Return the lines below that carry the word "none".

Bounding box mapping data
• • • • • • •

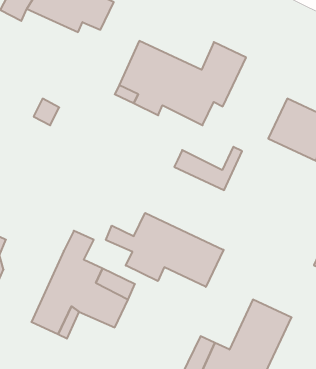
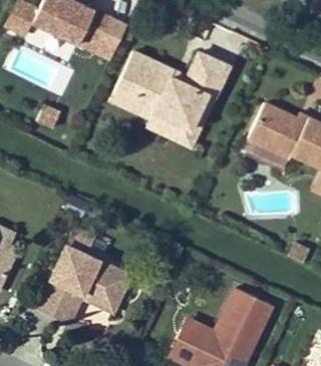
building: [174,147,242,190] -> [147,109,209,148]
building: [106,213,224,287] -> none

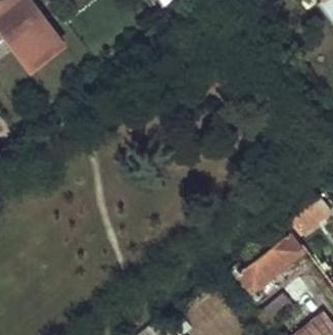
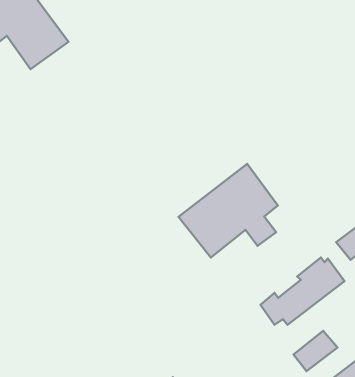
building: none -> [178,164,278,258]

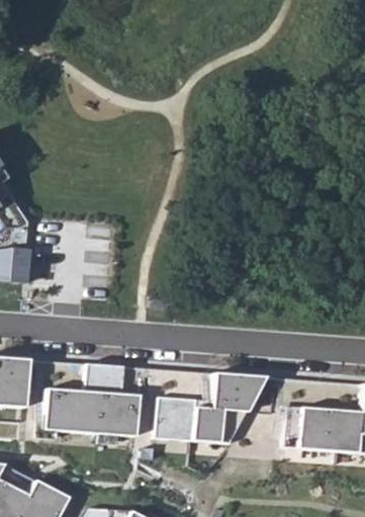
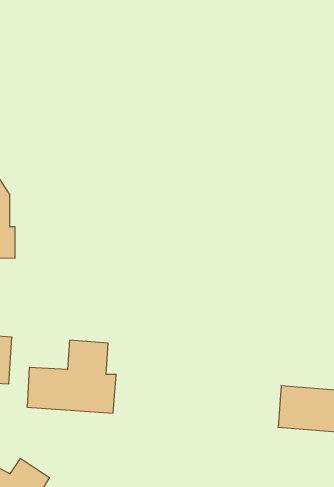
building: [158,376,263,440] -> none

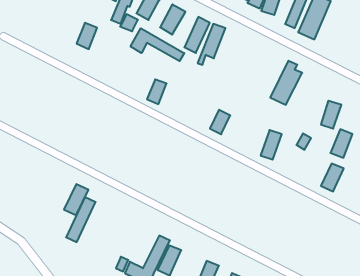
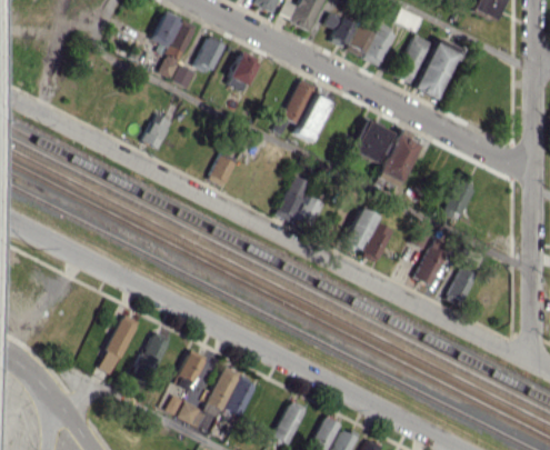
building: [184,17,210,53] -> [297,93,331,142]
building: [77,23,97,49] -> [143,113,171,149]
building: [131,28,184,61] -> none
building: none -> [353,121,392,163]
building: none -> [276,176,310,222]
building: none -> [344,208,379,250]
building: [330,129,352,158] -> [416,247,446,286]
building: [64,184,88,215] -> [138,331,171,373]
building: none -> [176,353,203,389]

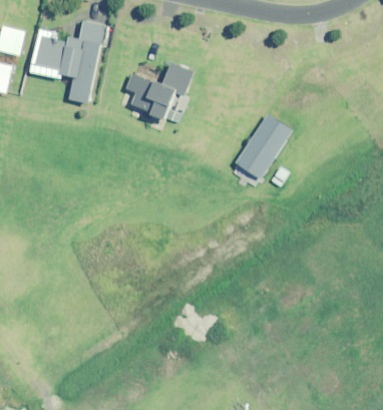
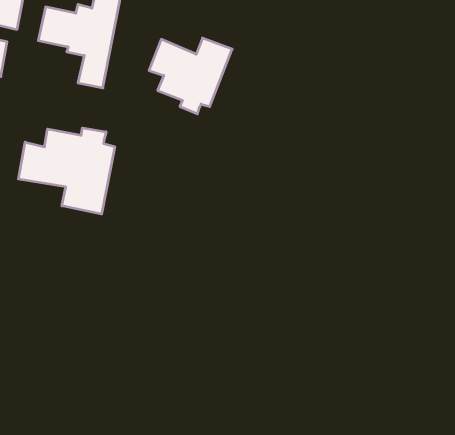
building: [237,118,289,179] -> none
building: none -> [18,128,115,214]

• • • • • • •

• Task response
building: [106,213,224,287] -> none
building: none -> [178,164,278,258]
building: [158,376,263,440] -> none
building: [131,28,184,61] -> none
building: none -> [353,121,392,163]
building: none -> [276,176,310,222]
building: none -> [344,208,379,250]
building: none -> [176,353,203,389]
building: [237,118,289,179] -> none
building: none -> [18,128,115,214]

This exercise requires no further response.